Assignment: For this exercise, return all the data word for word, with images left out.

= Beginning of Section =

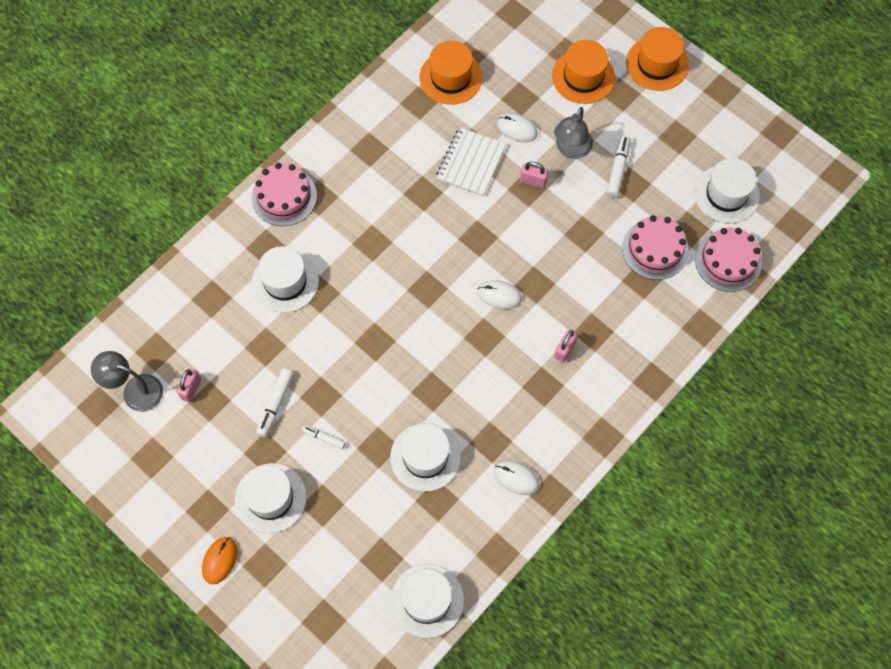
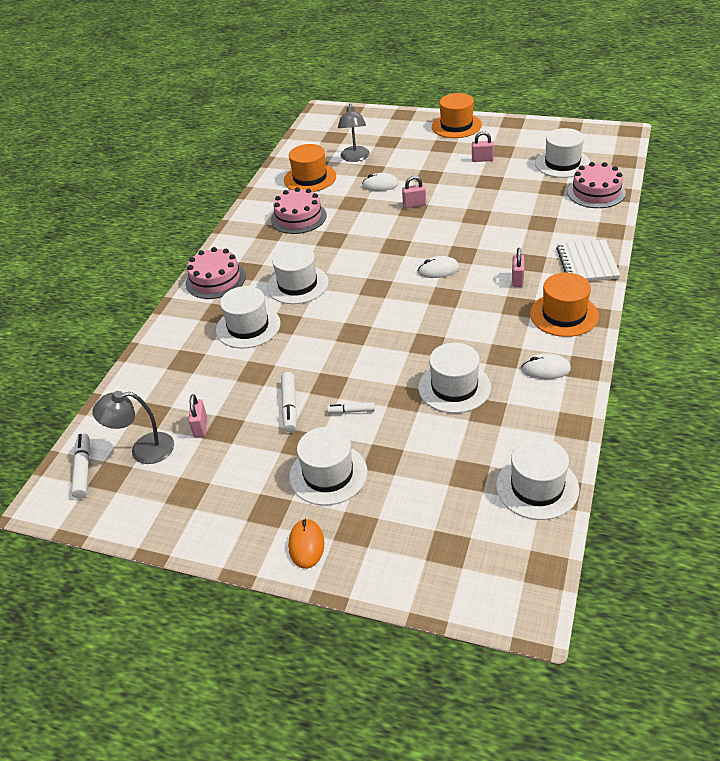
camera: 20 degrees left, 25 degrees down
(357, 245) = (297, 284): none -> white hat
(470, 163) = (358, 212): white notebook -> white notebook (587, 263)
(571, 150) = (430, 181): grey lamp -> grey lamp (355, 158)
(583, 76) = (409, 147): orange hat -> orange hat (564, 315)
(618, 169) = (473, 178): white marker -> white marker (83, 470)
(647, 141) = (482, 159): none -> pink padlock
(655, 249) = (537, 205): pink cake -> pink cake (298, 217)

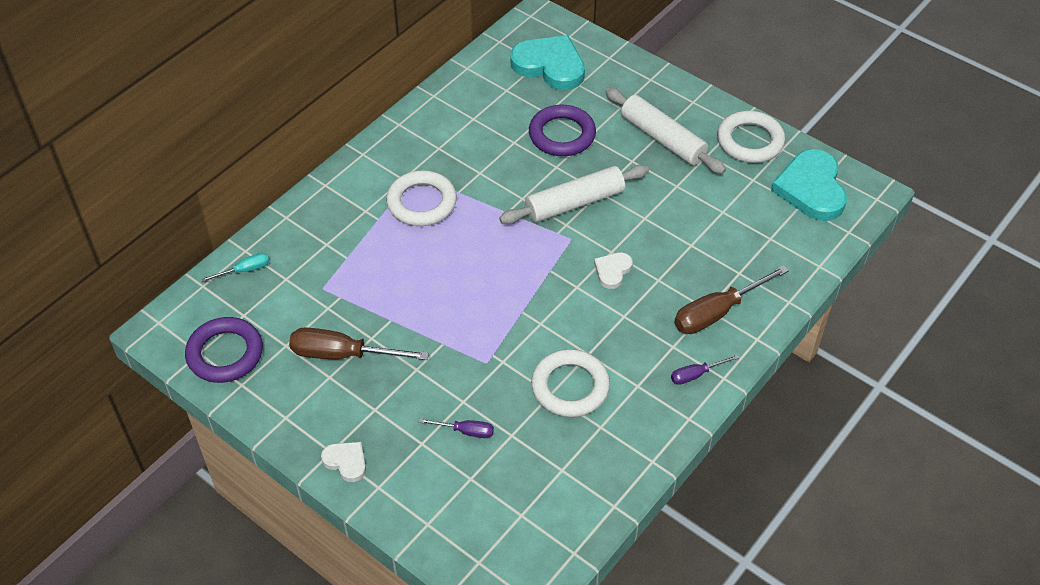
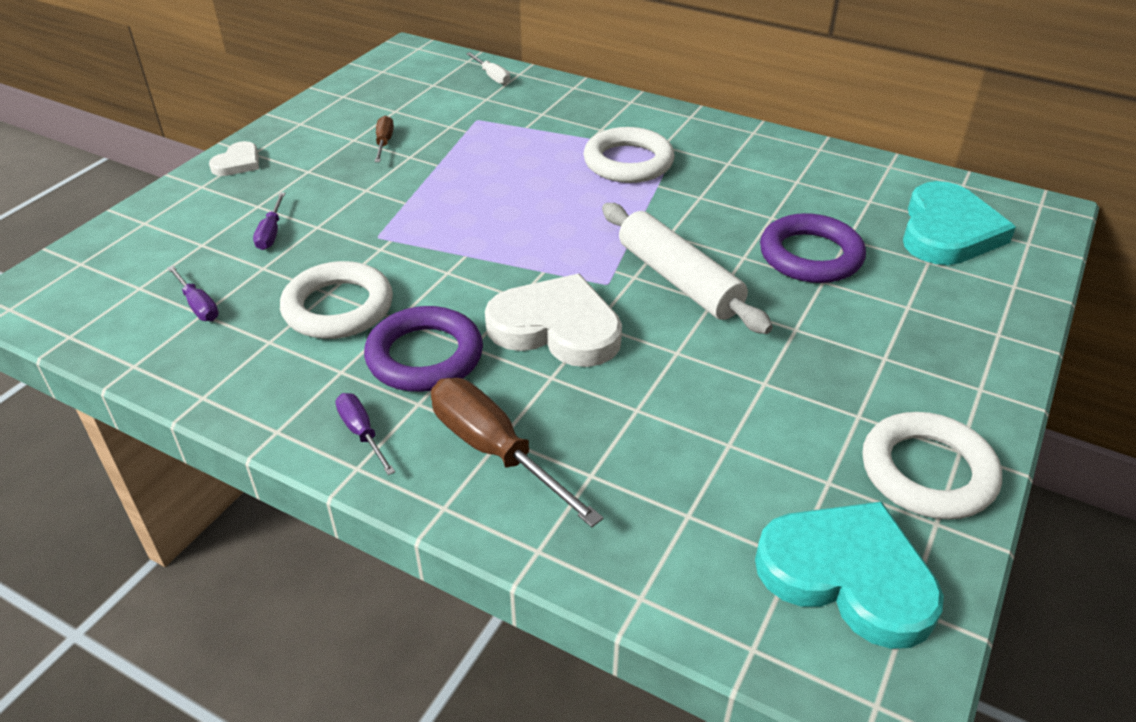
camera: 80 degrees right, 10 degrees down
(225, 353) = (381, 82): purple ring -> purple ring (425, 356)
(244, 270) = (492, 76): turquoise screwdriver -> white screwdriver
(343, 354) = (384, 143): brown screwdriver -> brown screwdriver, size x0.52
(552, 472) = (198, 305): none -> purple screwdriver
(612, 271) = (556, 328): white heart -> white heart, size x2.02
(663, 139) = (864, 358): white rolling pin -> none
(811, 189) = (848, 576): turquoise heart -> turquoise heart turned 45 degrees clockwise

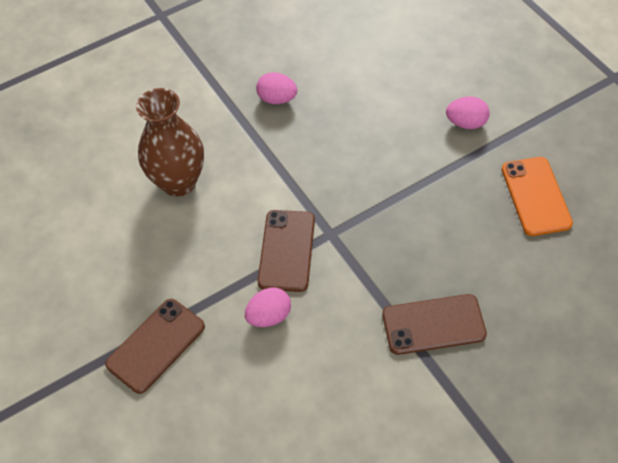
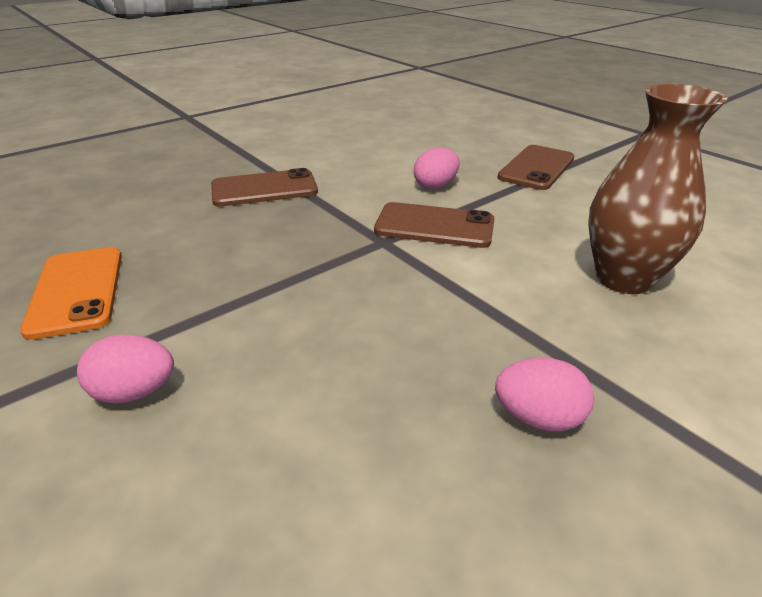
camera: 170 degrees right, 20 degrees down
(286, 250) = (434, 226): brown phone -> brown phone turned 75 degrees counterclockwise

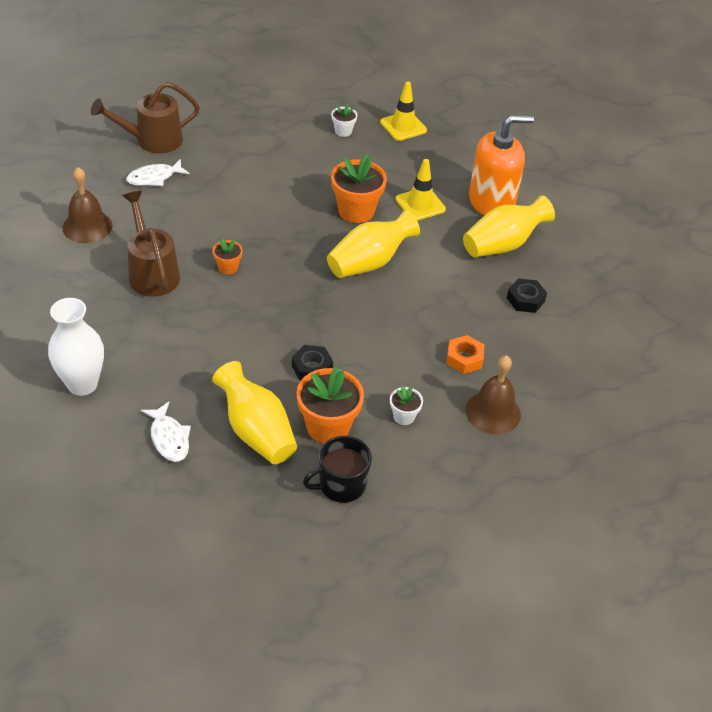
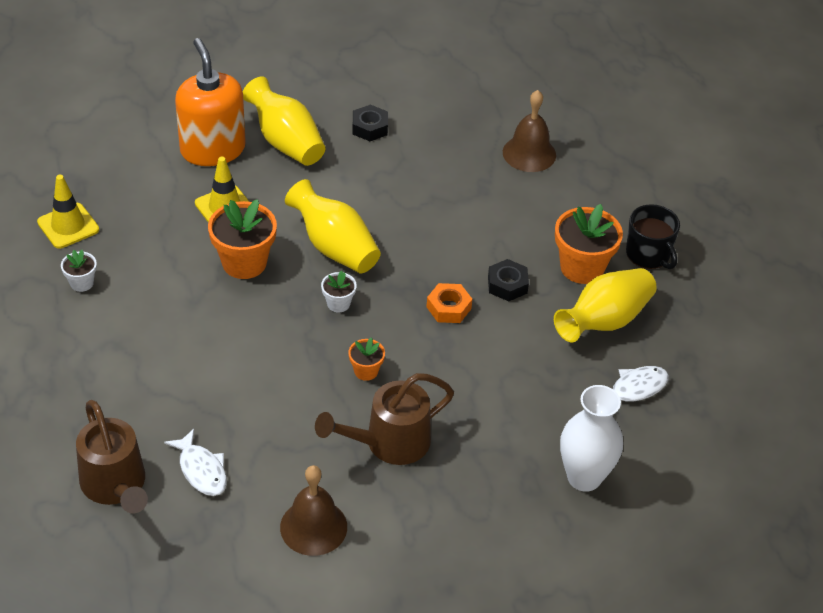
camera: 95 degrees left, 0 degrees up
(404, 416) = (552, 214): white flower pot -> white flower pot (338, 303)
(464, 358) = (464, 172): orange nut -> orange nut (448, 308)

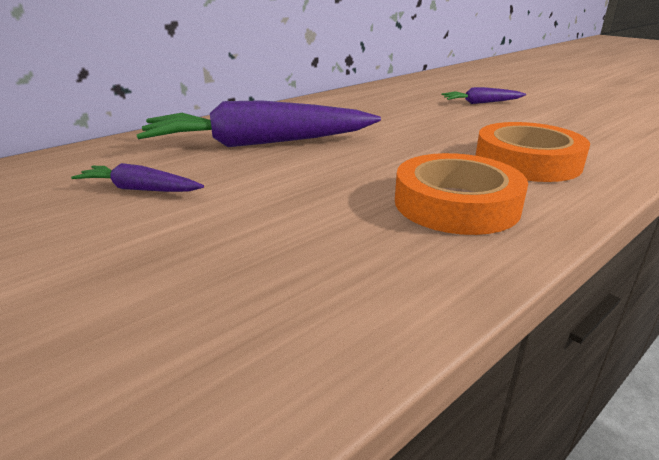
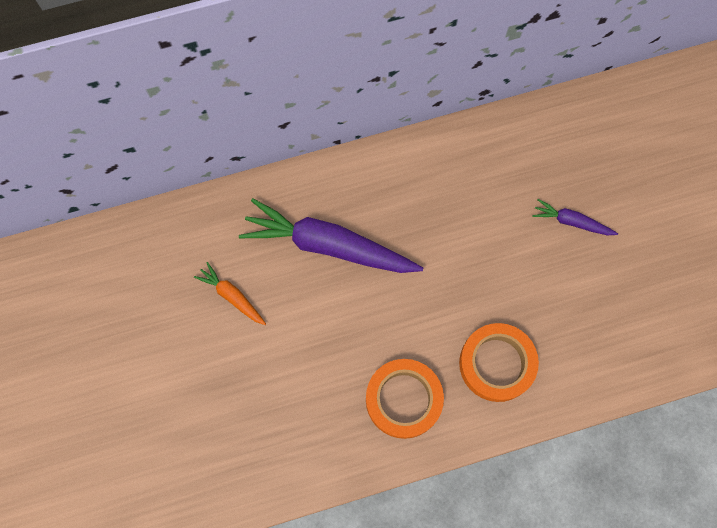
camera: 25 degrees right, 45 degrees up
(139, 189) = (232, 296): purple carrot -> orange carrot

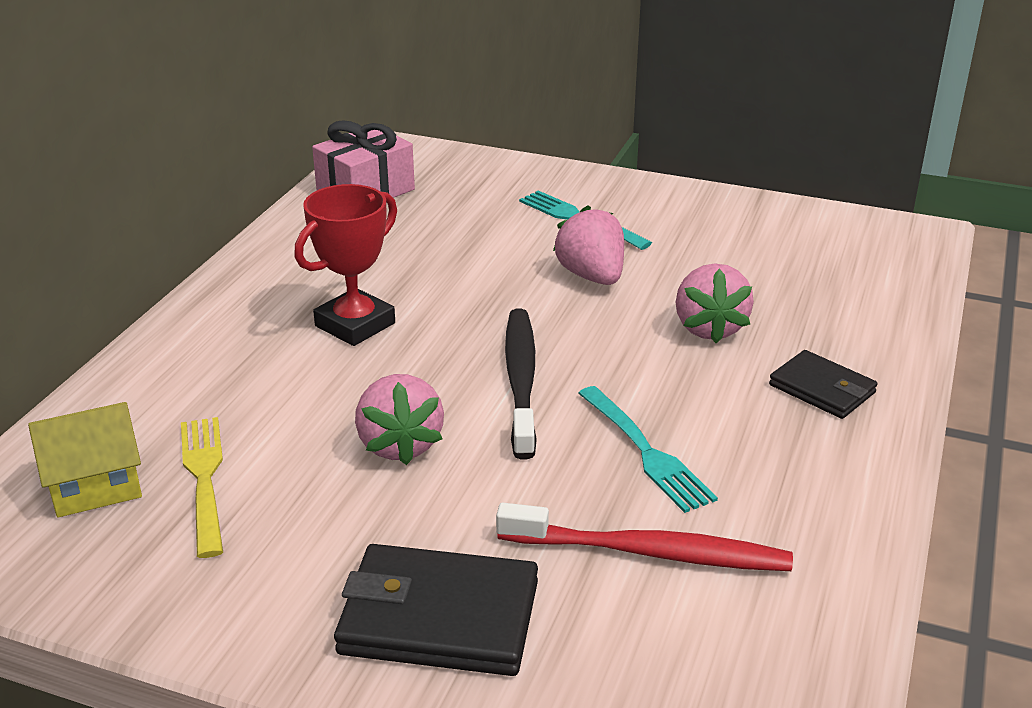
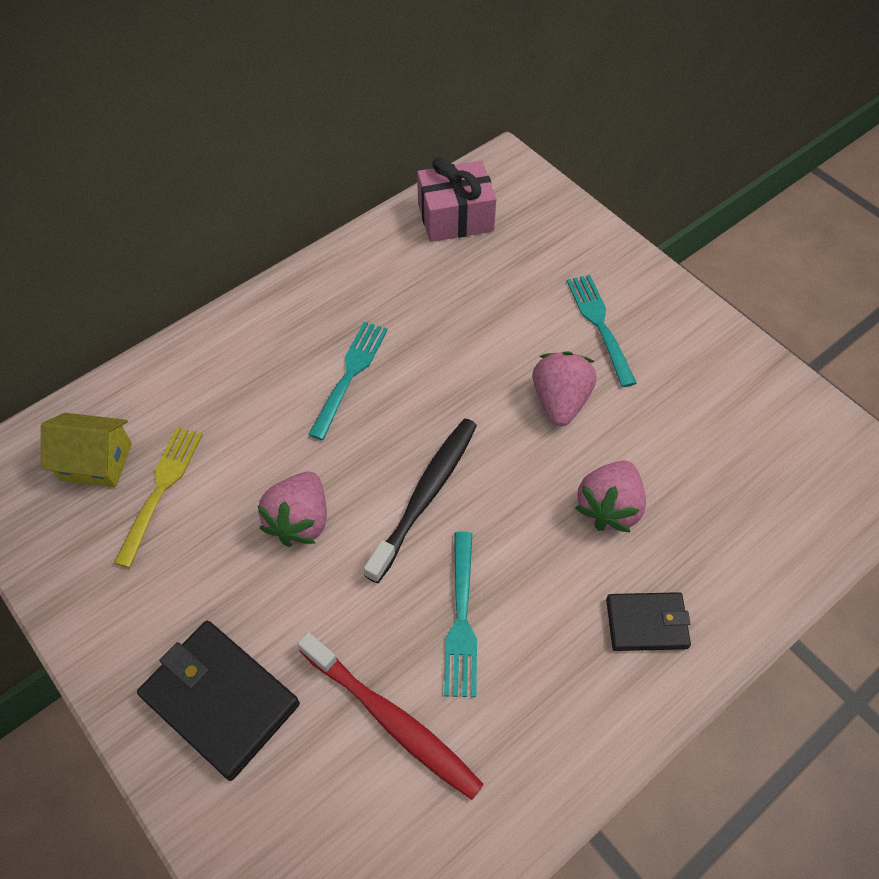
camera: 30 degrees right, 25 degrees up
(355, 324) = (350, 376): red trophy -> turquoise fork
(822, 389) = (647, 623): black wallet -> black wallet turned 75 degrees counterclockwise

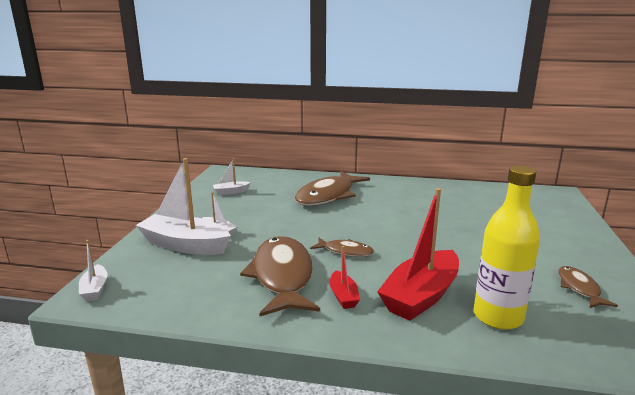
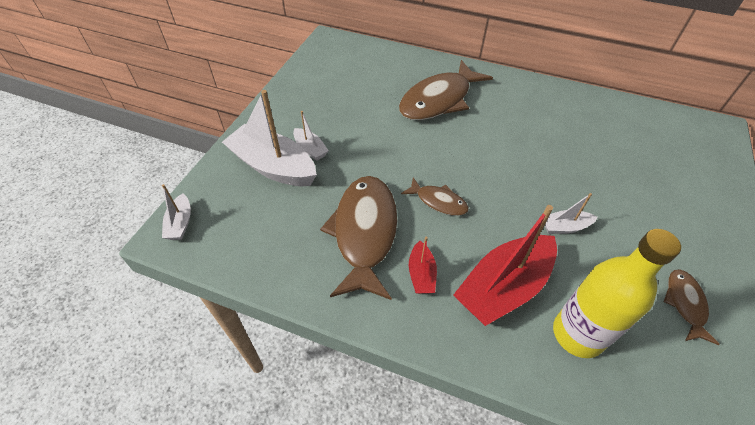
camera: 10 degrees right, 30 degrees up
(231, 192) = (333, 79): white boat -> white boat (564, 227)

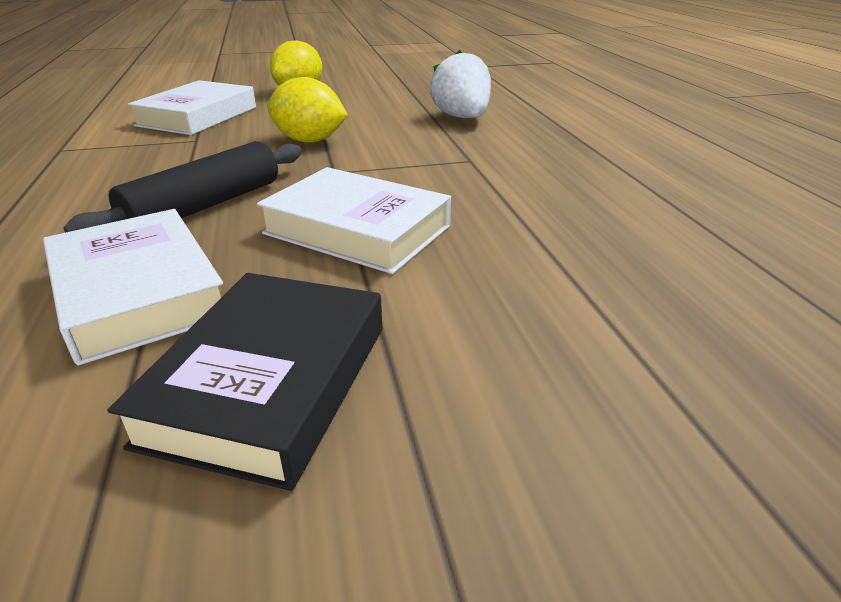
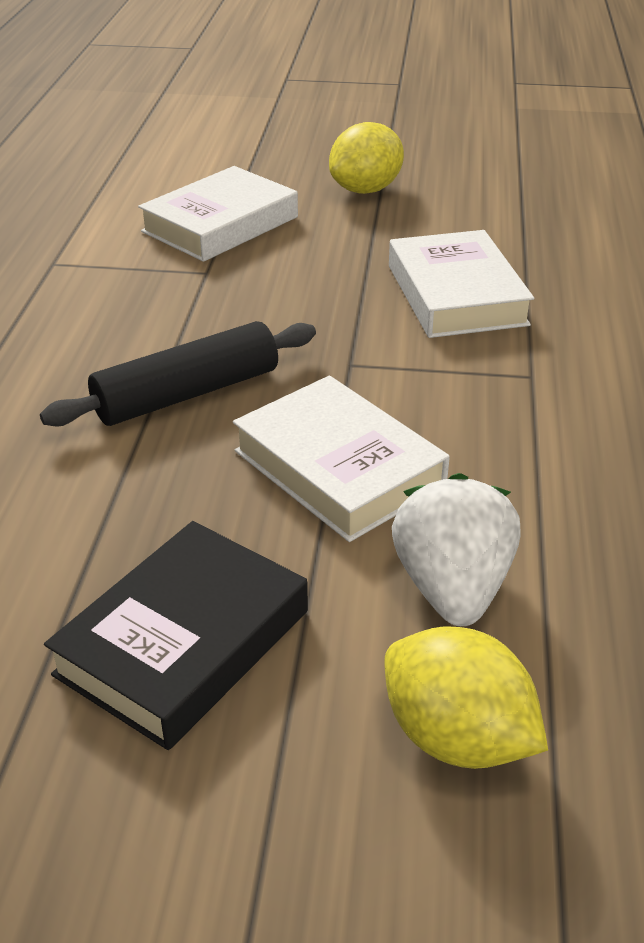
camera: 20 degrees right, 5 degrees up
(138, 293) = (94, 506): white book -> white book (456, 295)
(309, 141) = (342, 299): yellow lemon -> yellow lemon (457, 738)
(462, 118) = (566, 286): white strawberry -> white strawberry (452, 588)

= End of Section =

Exercise answer:
camera: 20 degrees left, 25 degrees down
(357, 245) = (297, 284): none -> white hat
(470, 163) = (358, 212): white notebook -> white notebook (587, 263)
(571, 150) = (430, 181): grey lamp -> grey lamp (355, 158)
(583, 76) = (409, 147): orange hat -> orange hat (564, 315)
(618, 169) = (473, 178): white marker -> white marker (83, 470)
(647, 141) = (482, 159): none -> pink padlock
(655, 249) = (537, 205): pink cake -> pink cake (298, 217)

camera: 80 degrees right, 10 degrees down
(225, 353) = (381, 82): purple ring -> purple ring (425, 356)
(244, 270) = (492, 76): turquoise screwdriver -> white screwdriver
(343, 354) = (384, 143): brown screwdriver -> brown screwdriver, size x0.52
(552, 472) = (198, 305): none -> purple screwdriver
(612, 271) = (556, 328): white heart -> white heart, size x2.02
(663, 139) = (864, 358): white rolling pin -> none
(811, 189) = (848, 576): turquoise heart -> turquoise heart turned 45 degrees clockwise

camera: 170 degrees right, 20 degrees down
(286, 250) = (434, 226): brown phone -> brown phone turned 75 degrees counterclockwise

camera: 95 degrees left, 0 degrees up
(404, 416) = (552, 214): white flower pot -> white flower pot (338, 303)
(464, 358) = (464, 172): orange nut -> orange nut (448, 308)

camera: 25 degrees right, 45 degrees up
(139, 189) = (232, 296): purple carrot -> orange carrot

camera: 30 degrees right, 25 degrees up
(355, 324) = (350, 376): red trophy -> turquoise fork
(822, 389) = (647, 623): black wallet -> black wallet turned 75 degrees counterclockwise

camera: 10 degrees right, 30 degrees up
(231, 192) = (333, 79): white boat -> white boat (564, 227)

camera: 20 degrees right, 5 degrees up
(138, 293) = (94, 506): white book -> white book (456, 295)
(309, 141) = (342, 299): yellow lemon -> yellow lemon (457, 738)
(462, 118) = (566, 286): white strawberry -> white strawberry (452, 588)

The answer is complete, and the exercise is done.